When you reach the line containing "camera: 20 degrees left, 15 degrees down" in the records below, start copying exactly, and stop once you have copied the line containing "(406, 391) = (499, 340): yellow".

**INPUT DATA**.
*** Block opens ***

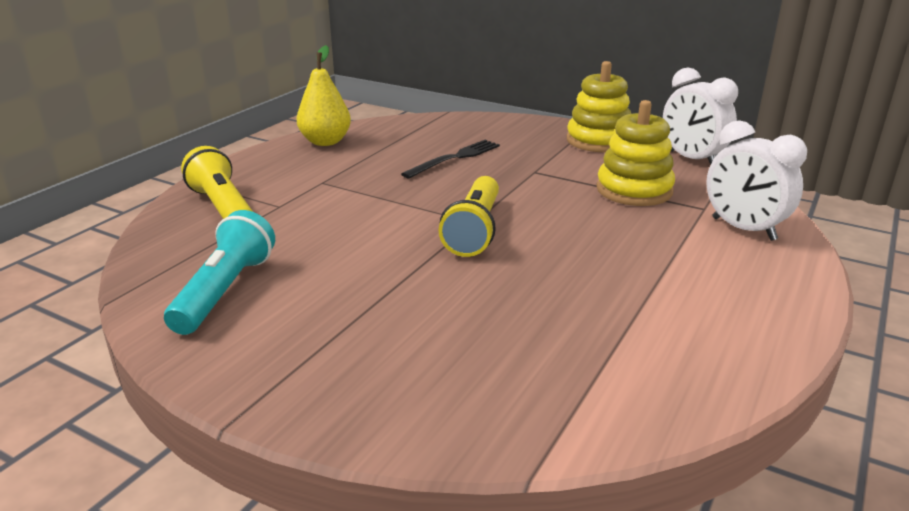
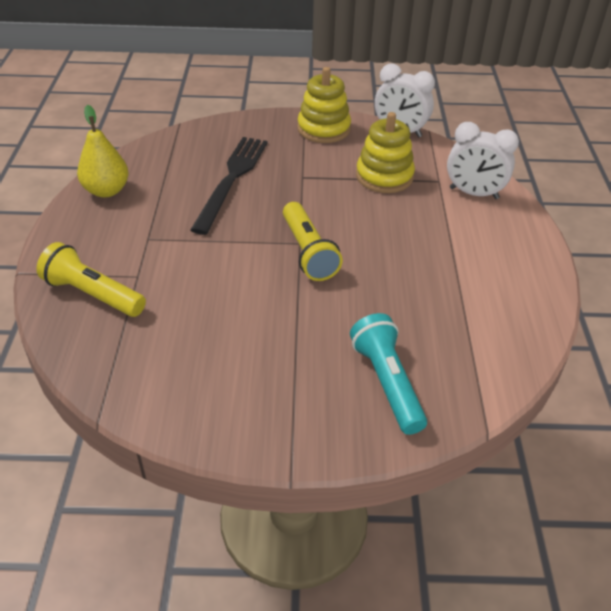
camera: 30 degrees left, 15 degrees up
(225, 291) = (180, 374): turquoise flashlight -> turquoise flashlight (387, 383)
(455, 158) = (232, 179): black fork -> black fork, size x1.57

*** Block closes ***
*** Block opens ***

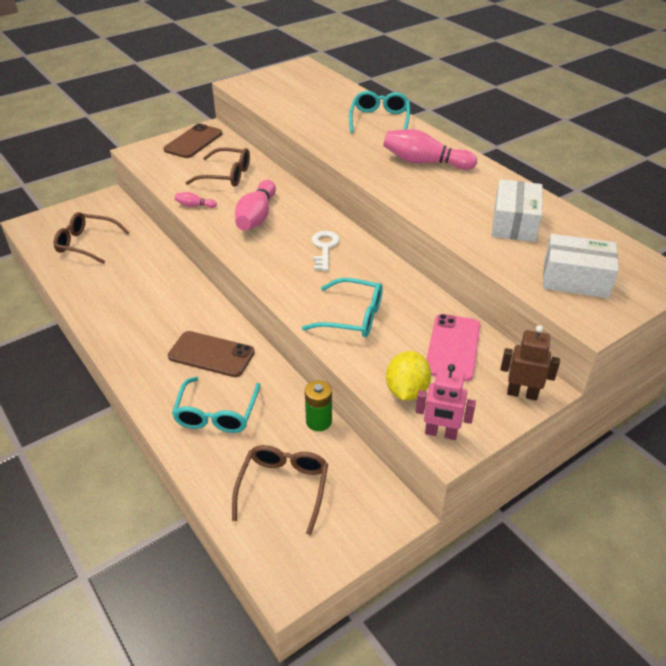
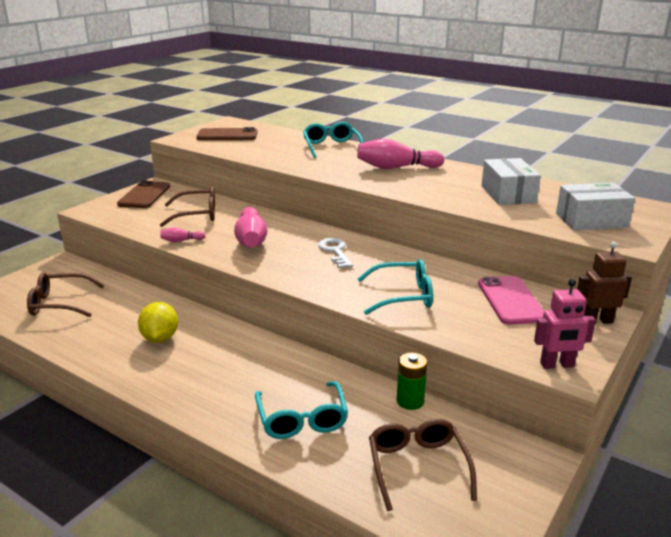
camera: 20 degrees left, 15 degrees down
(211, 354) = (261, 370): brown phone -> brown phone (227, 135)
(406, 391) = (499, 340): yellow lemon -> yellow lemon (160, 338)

*** Block closes ***

**RESPONSE FOR THIS EXERCISE**.
camera: 20 degrees left, 15 degrees down
(211, 354) = (261, 370): brown phone -> brown phone (227, 135)
(406, 391) = (499, 340): yellow lemon -> yellow lemon (160, 338)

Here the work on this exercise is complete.